**Modification records**:
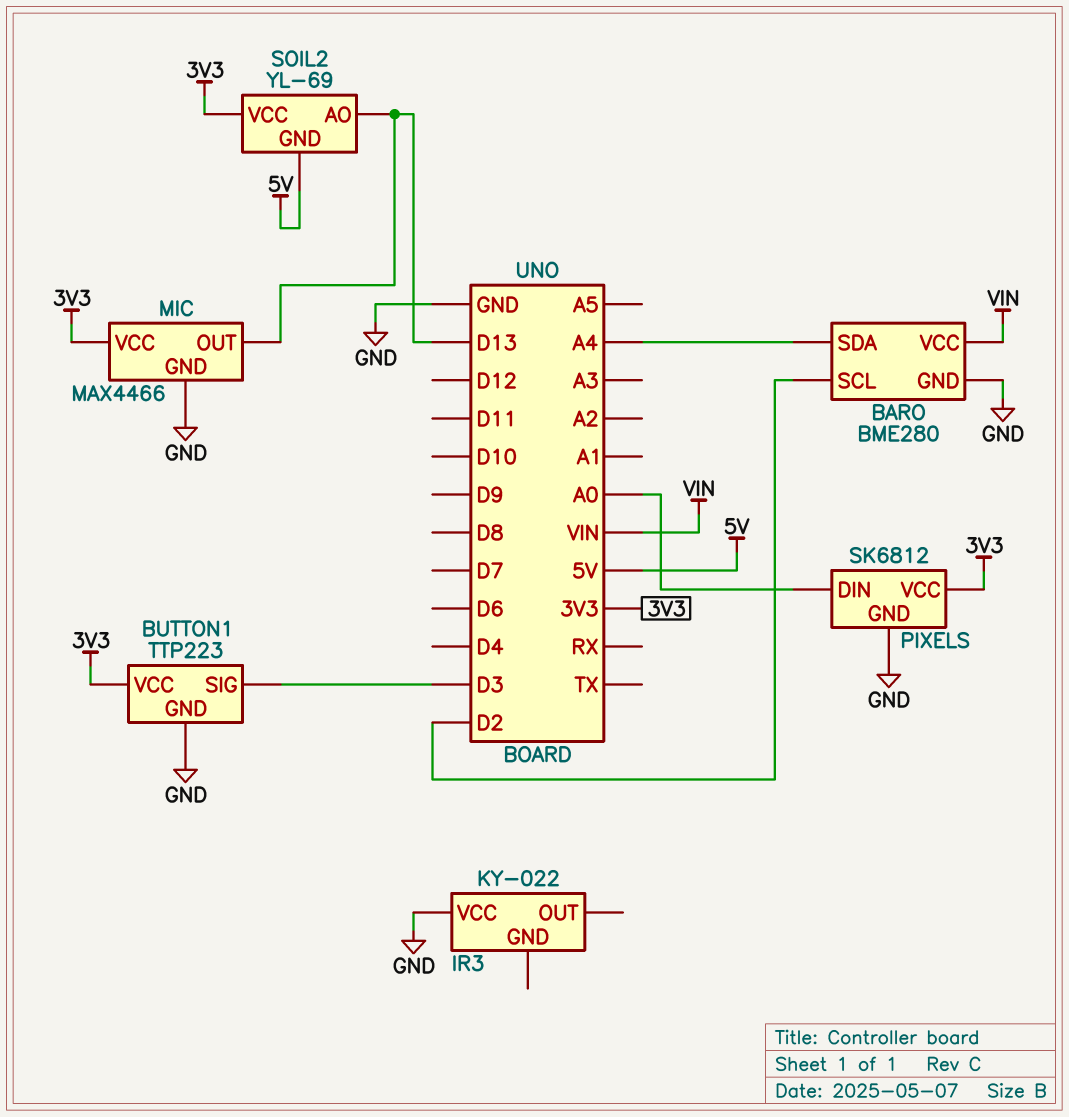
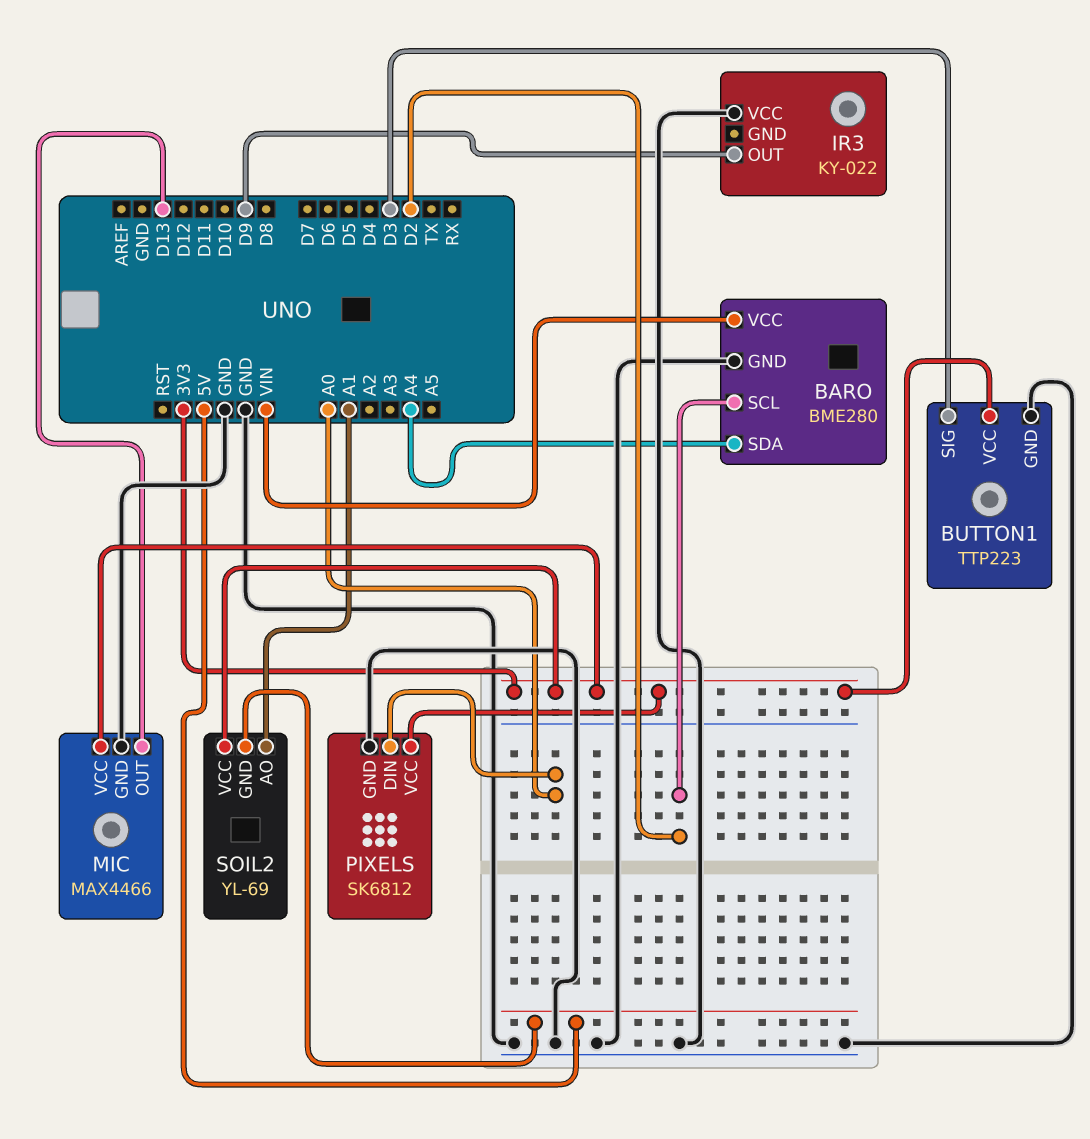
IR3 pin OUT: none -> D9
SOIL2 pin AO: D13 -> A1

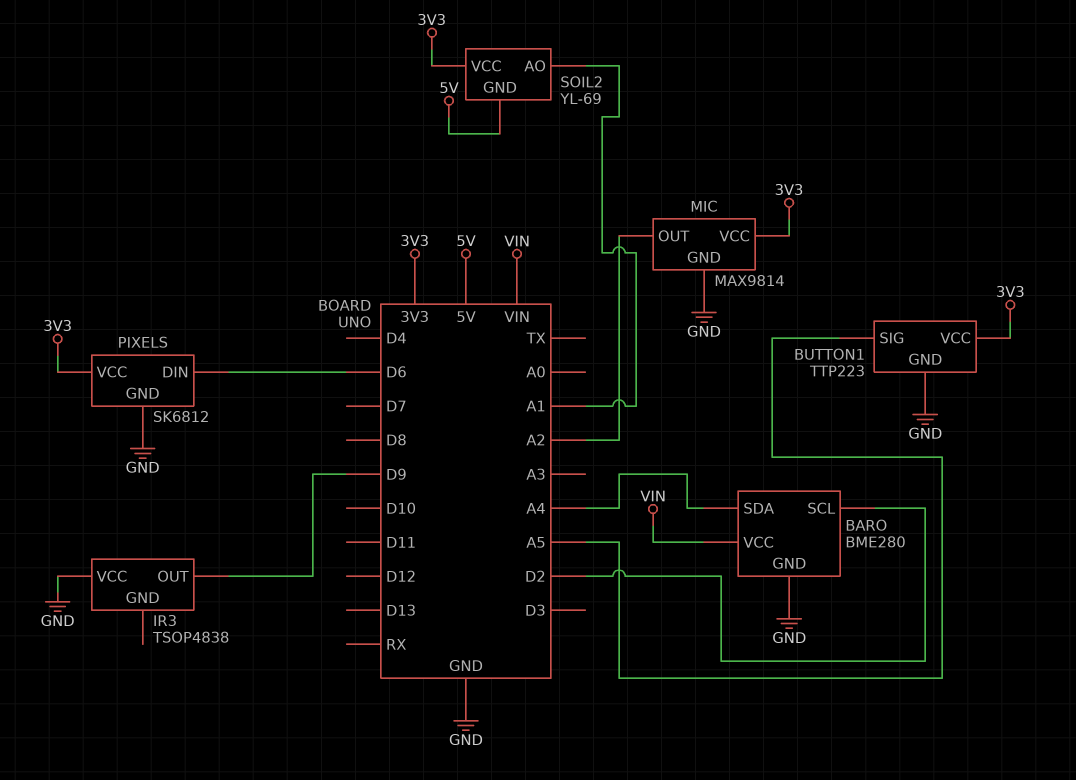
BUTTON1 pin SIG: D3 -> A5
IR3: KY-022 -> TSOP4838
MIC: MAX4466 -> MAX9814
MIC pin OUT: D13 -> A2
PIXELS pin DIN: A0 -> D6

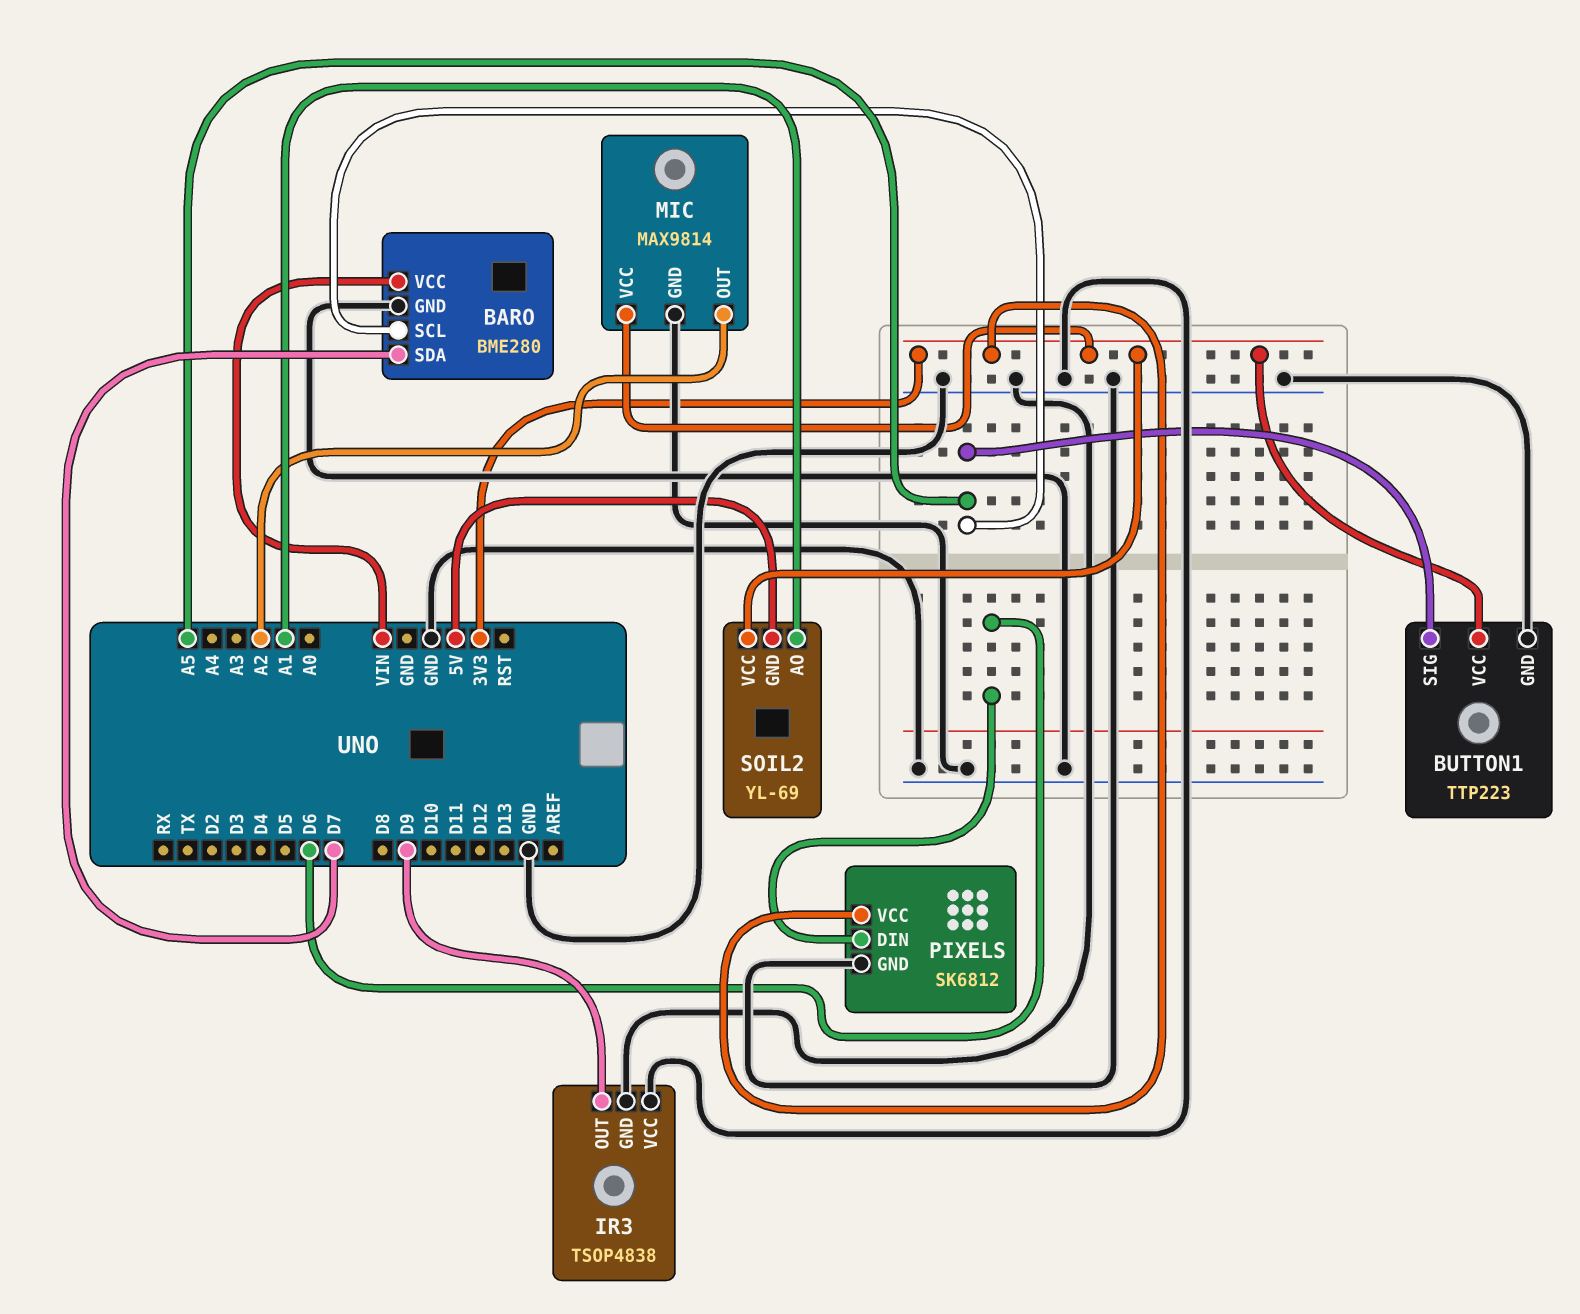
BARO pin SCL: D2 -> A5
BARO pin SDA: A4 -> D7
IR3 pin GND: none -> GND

* * *

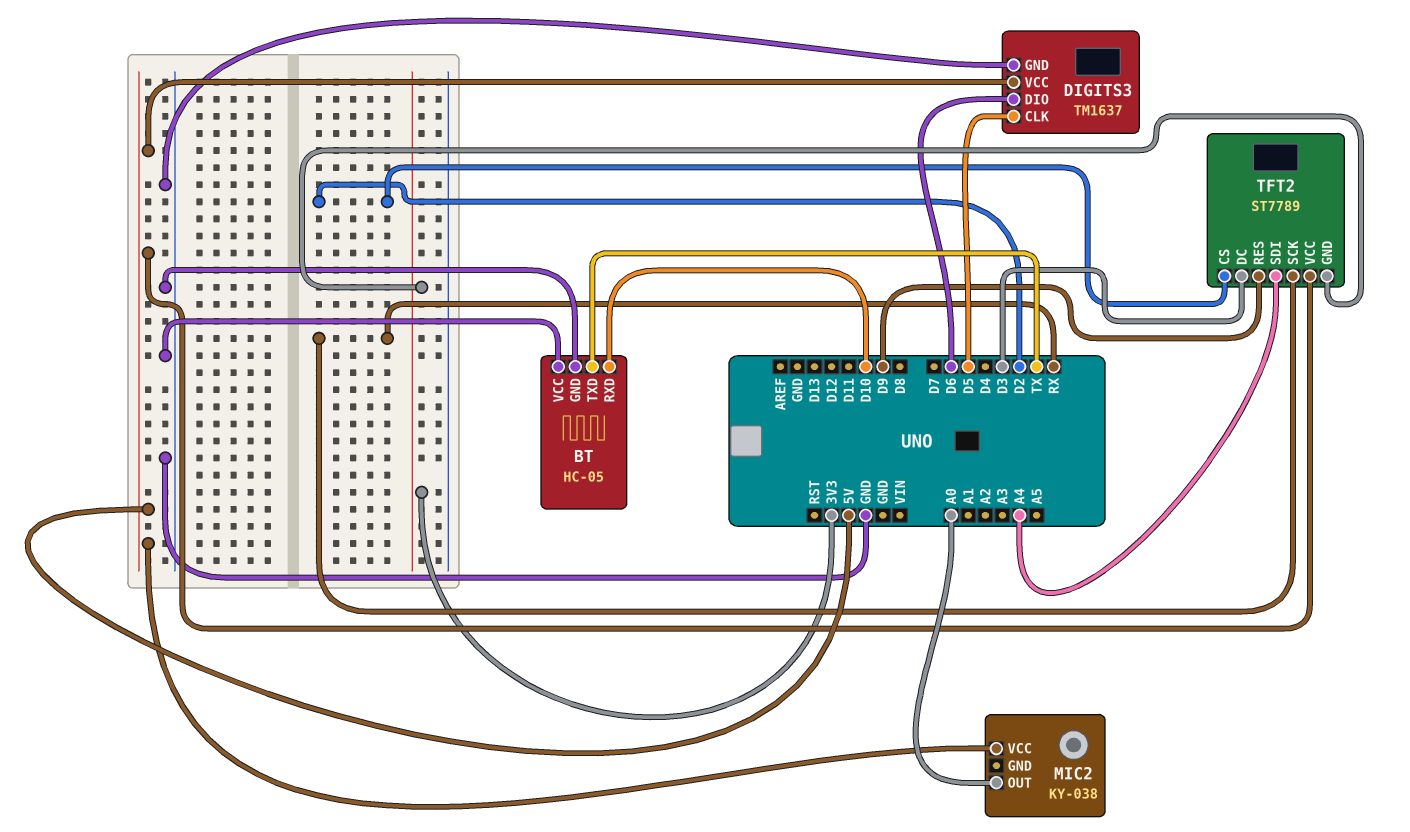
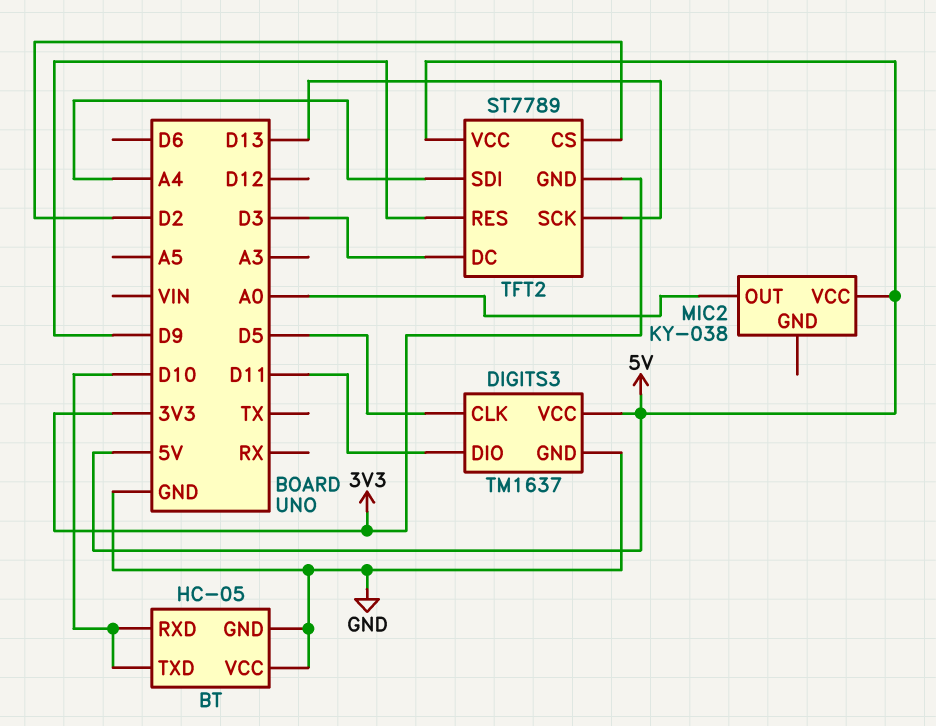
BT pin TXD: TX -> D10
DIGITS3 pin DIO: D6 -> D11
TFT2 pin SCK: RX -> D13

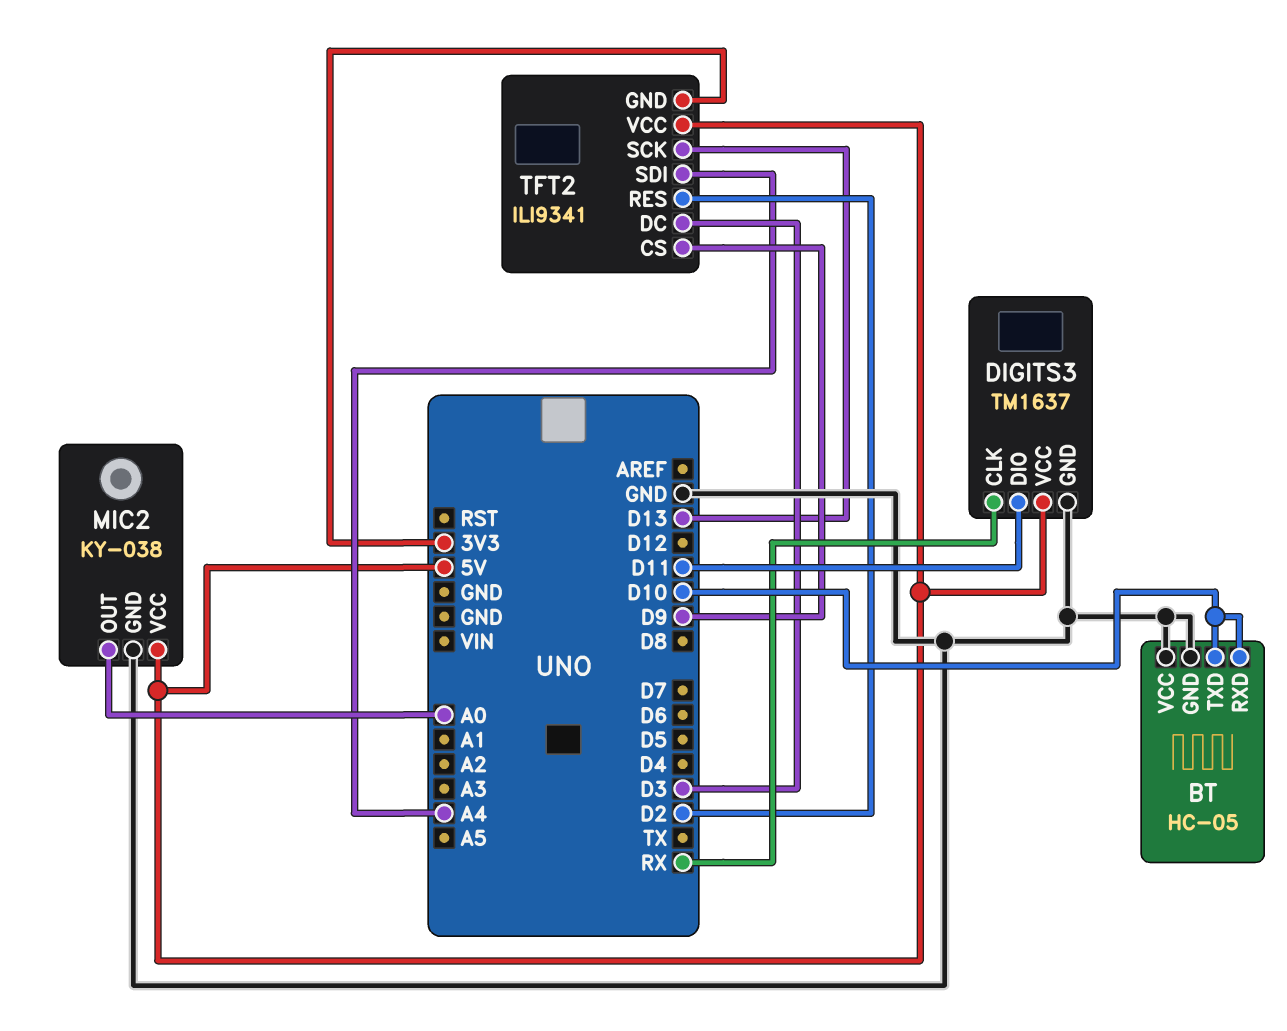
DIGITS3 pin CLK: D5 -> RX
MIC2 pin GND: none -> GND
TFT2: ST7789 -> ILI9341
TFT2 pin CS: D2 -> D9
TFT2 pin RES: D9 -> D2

**WHAT THE TASK REQUIRES**:
Give the number of lines in the data that include the string "none", please, and nothing else.

**ANSWER BOX**:
3